▶ **TASK**: A faithful transcription is wanted of the lines from the top of the material through the line that holds "135 degrees counterclockwise |", both ends included, leaving out the pictures.

▶ **PROVIDED DATA**:
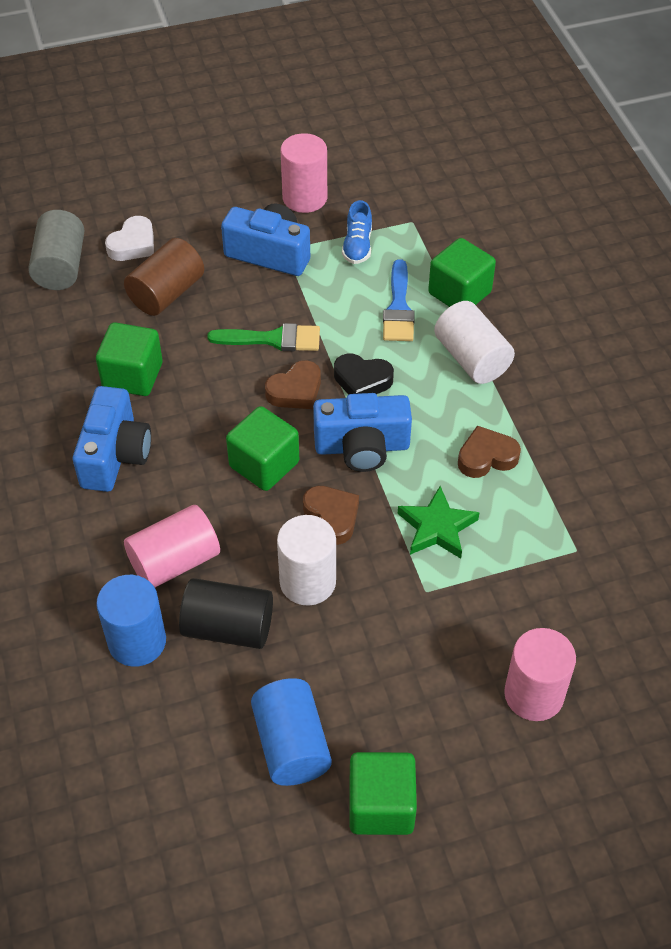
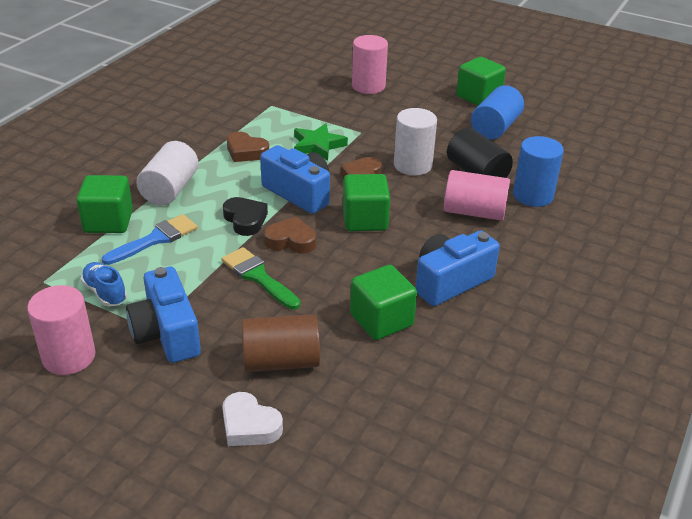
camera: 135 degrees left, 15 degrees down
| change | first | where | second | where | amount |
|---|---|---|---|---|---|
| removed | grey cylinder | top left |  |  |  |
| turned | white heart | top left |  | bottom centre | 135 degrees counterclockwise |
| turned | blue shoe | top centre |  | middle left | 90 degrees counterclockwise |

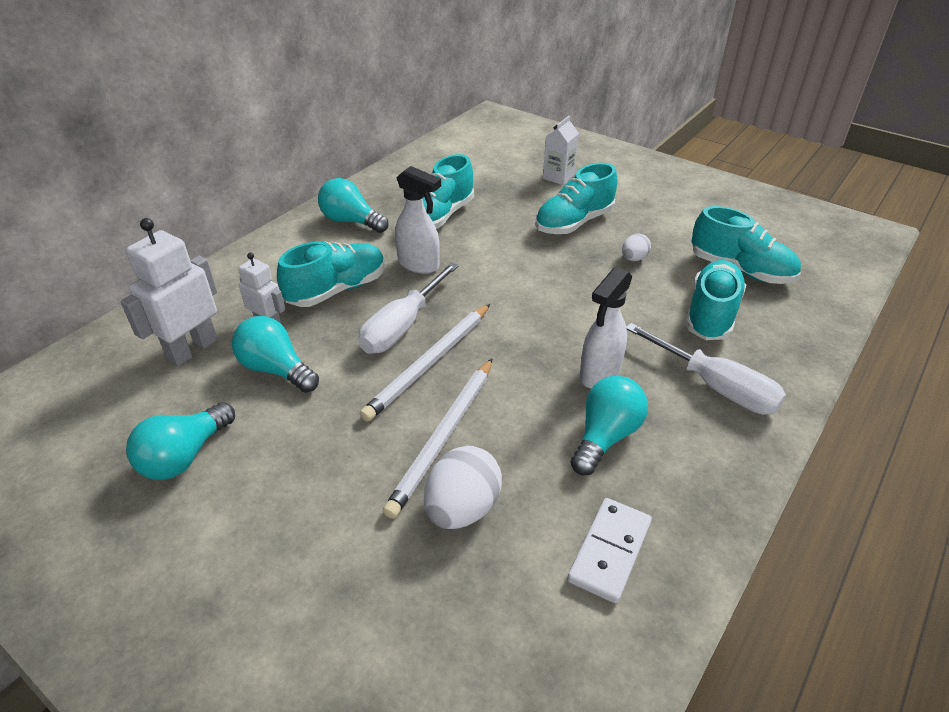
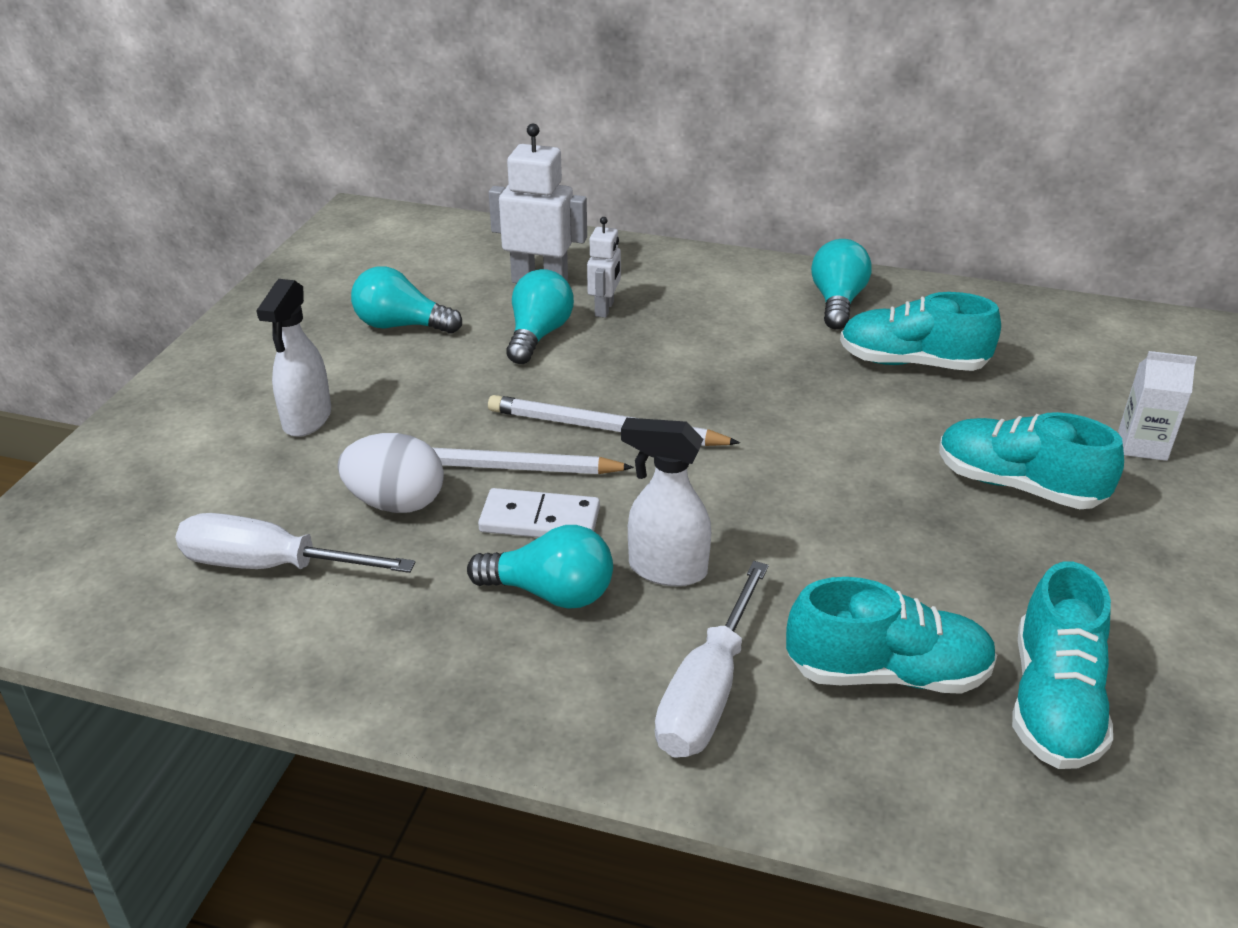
camera: 70 degrees right, 5 degrees down
| change | first | where | second | where | amount |
|---|---|---|---|---|---|
| removed | turquoise shoe (1st from left) | centre |  |  |  |
| removed | white egg (2nd from left) | middle right |  |  |  |
| moved | white screwdriver (1st from left) | centre |  | middle left |  |
| moved | white spray bottle (1st from left) | top centre |  | middle left |  |
| moved | white domino | bottom centre |  | centre |  |

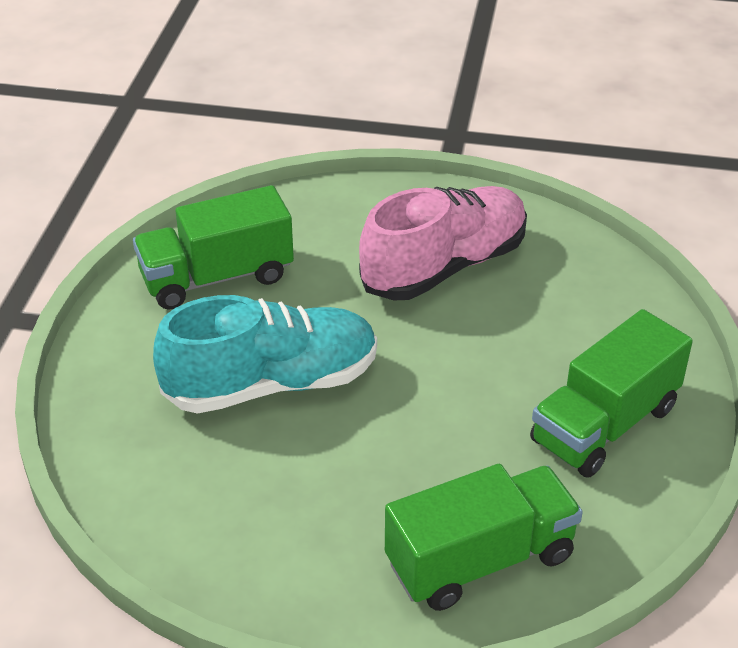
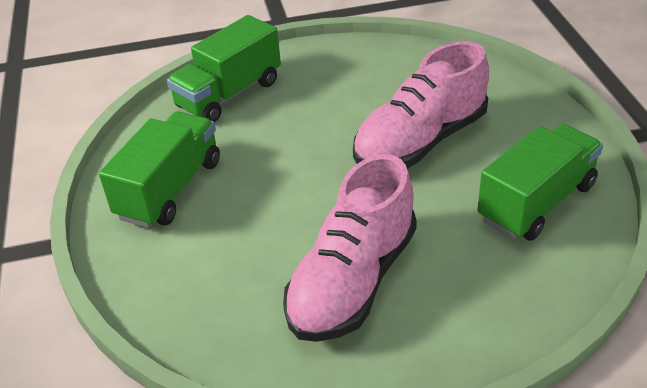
camera: 160 degrees right, 0 degrees up
| change | first | where | second | where | amount |
|---|---|---|---|---|---|
| recoloured | turquoise shoe | centre | pink shoe (2nd from left) | top centre |  |

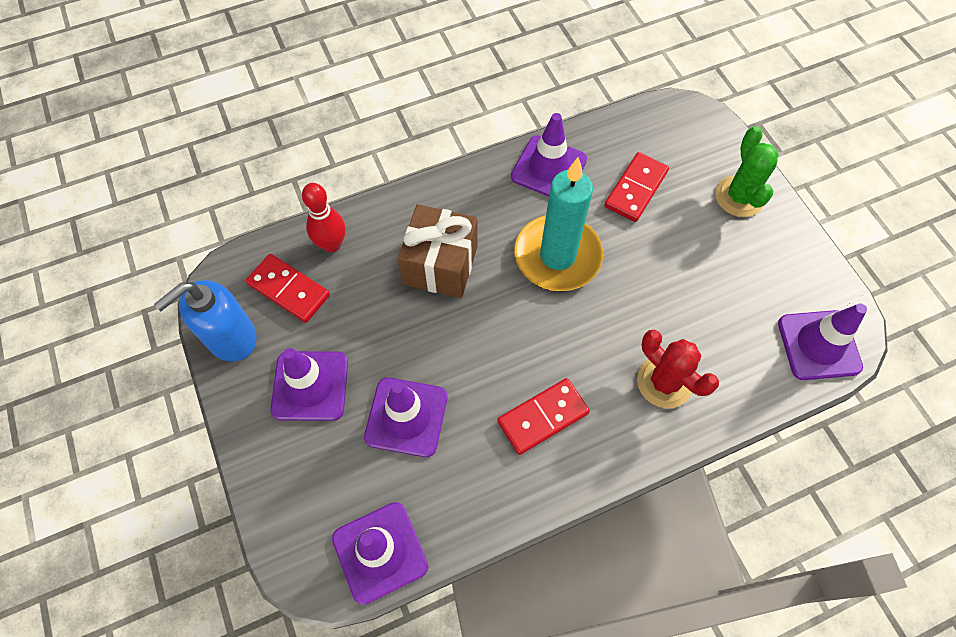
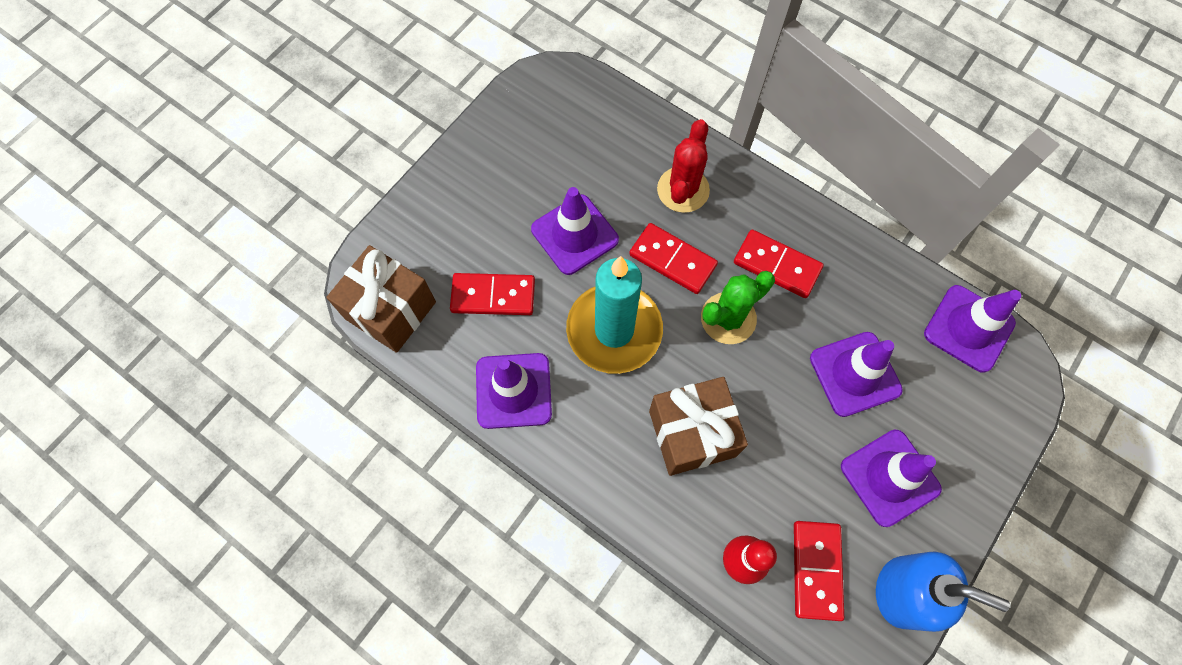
camera: 120 degrees left, 5 degrees up
| change | first | where | second | where | amount |
|---|---|---|---|---|---|
| added |  |  | brown gift (1st from left) | middle left |  |
| added |  |  | red domino (2nd from left) | centre |  |
| moved | green cactus | top right |  | centre |  |
| moved | purple traffic cone (5th from left in the first image) | middle right | purple traffic cone (2nd from left) | centre |  |

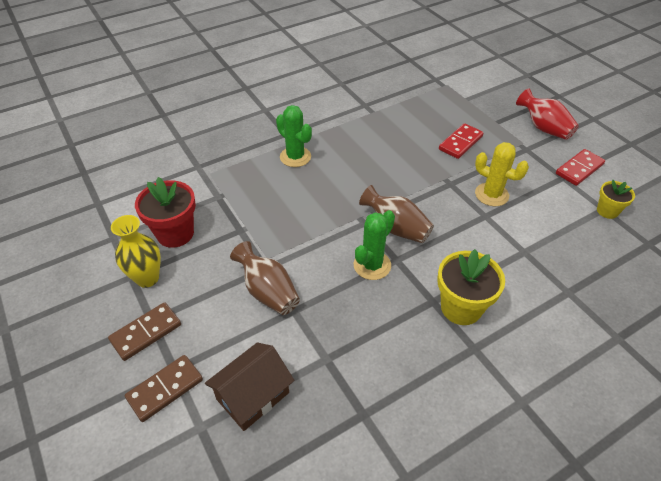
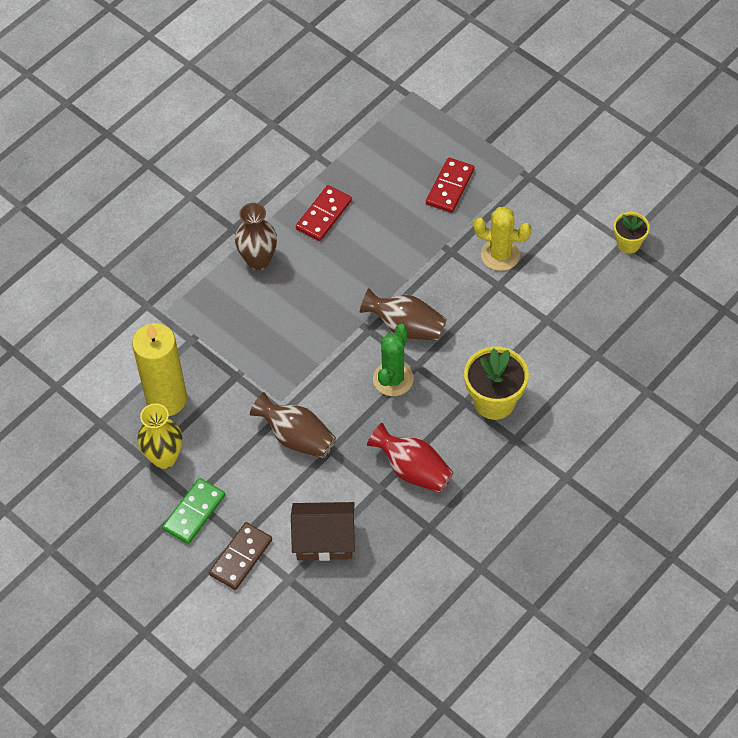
camera: 15 degrees left, 10 degrees up
| change | first | where | second | where | amount |
|---|---|---|---|---|---|
| moved | red vase | top right |  | centre |  |
| moved | red domino (2nd from left in the first image) | middle right | red domino (1st from left) | top centre |  |
| replaced | red flower pot | middle left | yellow candle | middle left |  |
| replaced | green cactus (1st from left) | top centre | brown vase (1st from left) | top centre |  |
| recoloured | brown domino (1st from left) | bottom left | green domino | bottom left |  |
| turned | brown house | bottom centre |  | bottom centre | 60 degrees clockwise |

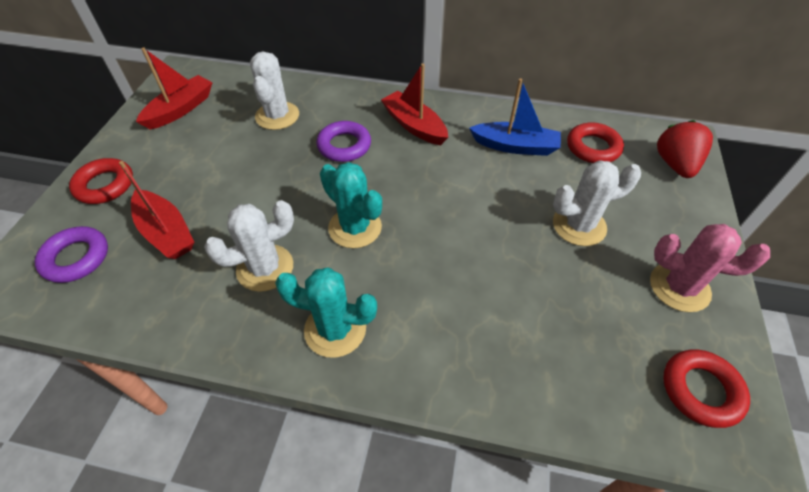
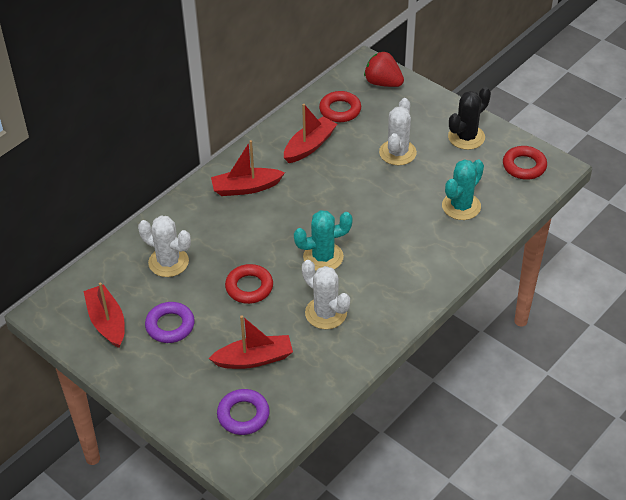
camera: 60 degrees left, 5 degrees down
| change | first | where | second | where | amount |
|---|---|---|---|---|---|
| moved | red ring (1st from left) | middle left |  | centre |  |
| moved | turquoise cactus (1st from left in the first image) | centre | turquoise cactus (2nd from left) | middle right |  |
| moved | purple ring (2nd from left in the first image) | top centre | purple ring (1st from left) | middle left |  |
| recoloured | blue boat | top centre | red boat (4th from left) | top centre |  |
| recoloured | pink cactus | middle right | black cactus | top right |  |
| turned | white cactus (1st from left in the first image) | middle left | white cactus (2nd from left) | centre | 45 degrees counterclockwise |

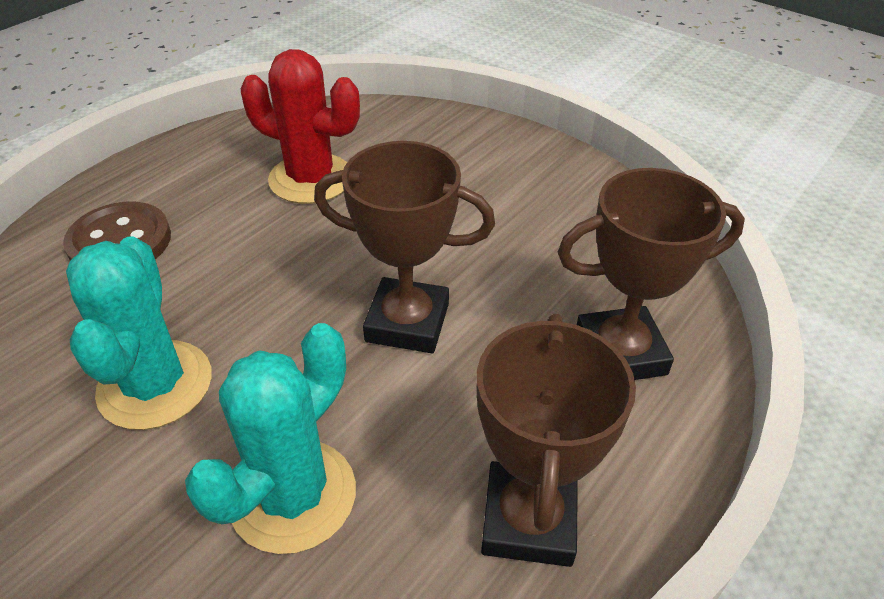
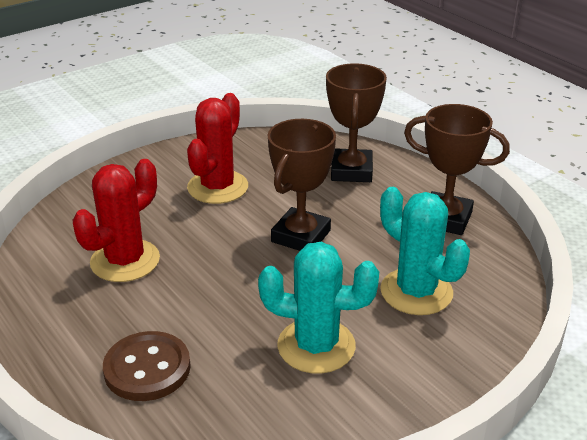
camera: 75 degrees left, 10 degrees down
| change | first | where | second | where | amount |
|---|---|---|---|---|---|
| added |  |  | red cactus (2nd from left) | centre |  |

▶ **OUTPUT OF THE EXERCISE**:
camera: 135 degrees left, 15 degrees down
| change | first | where | second | where | amount |
|---|---|---|---|---|---|
| removed | grey cylinder | top left |  |  |  |
| turned | white heart | top left |  | bottom centre | 135 degrees counterclockwise |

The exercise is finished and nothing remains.